▶ _THE RECORDS_

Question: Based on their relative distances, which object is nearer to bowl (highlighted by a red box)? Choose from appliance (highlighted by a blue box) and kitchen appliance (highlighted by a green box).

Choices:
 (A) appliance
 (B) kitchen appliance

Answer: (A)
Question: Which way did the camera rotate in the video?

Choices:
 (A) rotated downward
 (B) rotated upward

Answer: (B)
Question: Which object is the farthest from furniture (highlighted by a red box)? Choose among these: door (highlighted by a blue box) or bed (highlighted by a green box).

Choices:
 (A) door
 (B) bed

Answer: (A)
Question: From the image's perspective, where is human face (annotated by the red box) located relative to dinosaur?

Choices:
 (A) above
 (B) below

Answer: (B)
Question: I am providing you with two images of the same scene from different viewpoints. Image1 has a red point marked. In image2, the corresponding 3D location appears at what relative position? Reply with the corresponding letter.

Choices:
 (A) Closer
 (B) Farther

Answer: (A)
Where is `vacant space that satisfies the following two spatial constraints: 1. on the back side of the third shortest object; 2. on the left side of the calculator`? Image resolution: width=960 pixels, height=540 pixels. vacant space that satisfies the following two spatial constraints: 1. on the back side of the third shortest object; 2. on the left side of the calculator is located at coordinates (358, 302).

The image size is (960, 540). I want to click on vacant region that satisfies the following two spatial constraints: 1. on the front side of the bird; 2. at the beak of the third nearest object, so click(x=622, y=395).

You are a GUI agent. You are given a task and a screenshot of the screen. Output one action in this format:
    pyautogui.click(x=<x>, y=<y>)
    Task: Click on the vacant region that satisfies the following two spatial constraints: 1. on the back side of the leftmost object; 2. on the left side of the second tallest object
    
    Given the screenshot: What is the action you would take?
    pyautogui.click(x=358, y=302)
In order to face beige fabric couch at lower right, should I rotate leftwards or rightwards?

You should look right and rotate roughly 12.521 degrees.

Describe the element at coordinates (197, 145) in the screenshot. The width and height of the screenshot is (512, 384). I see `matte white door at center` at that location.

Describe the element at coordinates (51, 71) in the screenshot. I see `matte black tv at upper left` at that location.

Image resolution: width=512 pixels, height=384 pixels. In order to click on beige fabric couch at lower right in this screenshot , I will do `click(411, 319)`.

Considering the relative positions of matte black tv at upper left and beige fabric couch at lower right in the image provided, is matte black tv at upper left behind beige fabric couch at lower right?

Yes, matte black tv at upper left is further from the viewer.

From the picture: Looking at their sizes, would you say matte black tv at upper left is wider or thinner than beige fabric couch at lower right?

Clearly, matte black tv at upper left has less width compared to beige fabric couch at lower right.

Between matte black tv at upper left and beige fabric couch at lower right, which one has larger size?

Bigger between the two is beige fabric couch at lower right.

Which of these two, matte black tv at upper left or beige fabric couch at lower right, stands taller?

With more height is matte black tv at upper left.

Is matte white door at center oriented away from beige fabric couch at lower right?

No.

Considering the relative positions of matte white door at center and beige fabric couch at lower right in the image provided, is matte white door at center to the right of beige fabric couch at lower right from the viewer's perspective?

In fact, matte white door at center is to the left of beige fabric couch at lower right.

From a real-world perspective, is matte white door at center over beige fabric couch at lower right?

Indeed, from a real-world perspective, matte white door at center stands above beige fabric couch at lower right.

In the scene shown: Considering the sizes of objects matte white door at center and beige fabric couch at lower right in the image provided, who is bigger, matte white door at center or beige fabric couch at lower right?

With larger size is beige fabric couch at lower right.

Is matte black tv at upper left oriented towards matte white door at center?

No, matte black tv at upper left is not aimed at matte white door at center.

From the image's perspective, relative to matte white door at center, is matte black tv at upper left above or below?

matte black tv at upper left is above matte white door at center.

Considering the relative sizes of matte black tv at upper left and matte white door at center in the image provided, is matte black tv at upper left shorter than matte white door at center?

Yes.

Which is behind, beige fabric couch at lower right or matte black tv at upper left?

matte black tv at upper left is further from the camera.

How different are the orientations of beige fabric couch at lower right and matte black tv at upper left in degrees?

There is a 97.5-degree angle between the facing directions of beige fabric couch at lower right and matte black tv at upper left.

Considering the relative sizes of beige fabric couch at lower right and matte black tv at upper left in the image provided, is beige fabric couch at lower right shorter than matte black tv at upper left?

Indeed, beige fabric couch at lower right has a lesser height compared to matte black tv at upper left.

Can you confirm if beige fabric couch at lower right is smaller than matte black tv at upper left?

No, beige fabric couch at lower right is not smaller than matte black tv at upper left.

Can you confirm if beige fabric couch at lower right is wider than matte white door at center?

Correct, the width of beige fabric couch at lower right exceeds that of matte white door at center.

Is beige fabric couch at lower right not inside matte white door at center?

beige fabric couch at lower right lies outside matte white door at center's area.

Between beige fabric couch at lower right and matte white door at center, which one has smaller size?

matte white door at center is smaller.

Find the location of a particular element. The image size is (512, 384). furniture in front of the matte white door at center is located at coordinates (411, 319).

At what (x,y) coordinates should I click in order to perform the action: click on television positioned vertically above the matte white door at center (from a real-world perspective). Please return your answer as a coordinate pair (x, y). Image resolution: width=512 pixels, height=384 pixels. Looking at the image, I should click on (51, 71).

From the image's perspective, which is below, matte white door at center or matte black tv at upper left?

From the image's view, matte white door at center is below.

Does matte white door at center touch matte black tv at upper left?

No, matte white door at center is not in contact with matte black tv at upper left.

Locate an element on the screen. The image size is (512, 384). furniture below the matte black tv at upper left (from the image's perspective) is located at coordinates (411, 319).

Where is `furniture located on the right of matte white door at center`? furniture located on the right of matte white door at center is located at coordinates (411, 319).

▶ _WHAT TO WORK ON_
Could you quote every item above verbatim, from the first line to the last?

▶ _RESPONSE FOR THIS EXERCISE_
Question: Based on their relative distances, which object is nearer to bowl (highlighted by a red box)? Choose from appliance (highlighted by a blue box) and kitchen appliance (highlighted by a green box).

Choices:
 (A) appliance
 (B) kitchen appliance

Answer: (A)
Question: Which way did the camera rotate in the video?

Choices:
 (A) rotated downward
 (B) rotated upward

Answer: (B)
Question: Which object is the farthest from furniture (highlighted by a red box)? Choose among these: door (highlighted by a blue box) or bed (highlighted by a green box).

Choices:
 (A) door
 (B) bed

Answer: (A)
Question: From the image's perspective, where is human face (annotated by the red box) located relative to dinosaur?

Choices:
 (A) above
 (B) below

Answer: (B)
Question: I am providing you with two images of the same scene from different viewpoints. Image1 has a red point marked. In image2, the corresponding 3D location appears at what relative position? Reply with the corresponding letter.

Choices:
 (A) Closer
 (B) Farther

Answer: (A)
Where is `vacant space that satisfies the following two spatial constraints: 1. on the back side of the third shortest object; 2. on the left side of the calculator`? Image resolution: width=960 pixels, height=540 pixels. vacant space that satisfies the following two spatial constraints: 1. on the back side of the third shortest object; 2. on the left side of the calculator is located at coordinates (358, 302).

The image size is (960, 540). I want to click on vacant region that satisfies the following two spatial constraints: 1. on the front side of the bird; 2. at the beak of the third nearest object, so click(x=622, y=395).

You are a GUI agent. You are given a task and a screenshot of the screen. Output one action in this format:
    pyautogui.click(x=<x>, y=<y>)
    Task: Click on the vacant region that satisfies the following two spatial constraints: 1. on the back side of the leftmost object; 2. on the left side of the second tallest object
    
    Given the screenshot: What is the action you would take?
    pyautogui.click(x=358, y=302)
In order to face beige fabric couch at lower right, should I rotate leftwards or rightwards?

You should look right and rotate roughly 12.521 degrees.

Describe the element at coordinates (197, 145) in the screenshot. The width and height of the screenshot is (512, 384). I see `matte white door at center` at that location.

Describe the element at coordinates (51, 71) in the screenshot. I see `matte black tv at upper left` at that location.

Image resolution: width=512 pixels, height=384 pixels. In order to click on beige fabric couch at lower right in this screenshot , I will do `click(411, 319)`.

Considering the relative positions of matte black tv at upper left and beige fabric couch at lower right in the image provided, is matte black tv at upper left behind beige fabric couch at lower right?

Yes, matte black tv at upper left is further from the viewer.

From the picture: Looking at their sizes, would you say matte black tv at upper left is wider or thinner than beige fabric couch at lower right?

Clearly, matte black tv at upper left has less width compared to beige fabric couch at lower right.

Between matte black tv at upper left and beige fabric couch at lower right, which one has larger size?

Bigger between the two is beige fabric couch at lower right.

Which of these two, matte black tv at upper left or beige fabric couch at lower right, stands taller?

With more height is matte black tv at upper left.

Is matte white door at center oriented away from beige fabric couch at lower right?

No.

Considering the relative positions of matte white door at center and beige fabric couch at lower right in the image provided, is matte white door at center to the right of beige fabric couch at lower right from the viewer's perspective?

In fact, matte white door at center is to the left of beige fabric couch at lower right.

From a real-world perspective, is matte white door at center over beige fabric couch at lower right?

Indeed, from a real-world perspective, matte white door at center stands above beige fabric couch at lower right.

In the scene shown: Considering the sizes of objects matte white door at center and beige fabric couch at lower right in the image provided, who is bigger, matte white door at center or beige fabric couch at lower right?

With larger size is beige fabric couch at lower right.

Is matte black tv at upper left oriented towards matte white door at center?

No, matte black tv at upper left is not aimed at matte white door at center.

From the image's perspective, relative to matte white door at center, is matte black tv at upper left above or below?

matte black tv at upper left is above matte white door at center.

Considering the relative sizes of matte black tv at upper left and matte white door at center in the image provided, is matte black tv at upper left shorter than matte white door at center?

Yes.

Which is behind, beige fabric couch at lower right or matte black tv at upper left?

matte black tv at upper left is further from the camera.

How different are the orientations of beige fabric couch at lower right and matte black tv at upper left in degrees?

There is a 97.5-degree angle between the facing directions of beige fabric couch at lower right and matte black tv at upper left.

Considering the relative sizes of beige fabric couch at lower right and matte black tv at upper left in the image provided, is beige fabric couch at lower right shorter than matte black tv at upper left?

Indeed, beige fabric couch at lower right has a lesser height compared to matte black tv at upper left.

Can you confirm if beige fabric couch at lower right is smaller than matte black tv at upper left?

No, beige fabric couch at lower right is not smaller than matte black tv at upper left.

Can you confirm if beige fabric couch at lower right is wider than matte white door at center?

Correct, the width of beige fabric couch at lower right exceeds that of matte white door at center.

Is beige fabric couch at lower right not inside matte white door at center?

beige fabric couch at lower right lies outside matte white door at center's area.

Between beige fabric couch at lower right and matte white door at center, which one has smaller size?

matte white door at center is smaller.

Find the location of a particular element. The image size is (512, 384). furniture in front of the matte white door at center is located at coordinates (411, 319).

At what (x,y) coordinates should I click in order to perform the action: click on television positioned vertically above the matte white door at center (from a real-world perspective). Please return your answer as a coordinate pair (x, y). Image resolution: width=512 pixels, height=384 pixels. Looking at the image, I should click on (51, 71).

From the image's perspective, which is below, matte white door at center or matte black tv at upper left?

From the image's view, matte white door at center is below.

Does matte white door at center touch matte black tv at upper left?

No, matte white door at center is not in contact with matte black tv at upper left.

Locate an element on the screen. The image size is (512, 384). furniture below the matte black tv at upper left (from the image's perspective) is located at coordinates (411, 319).

Where is `furniture located on the right of matte white door at center`? furniture located on the right of matte white door at center is located at coordinates (411, 319).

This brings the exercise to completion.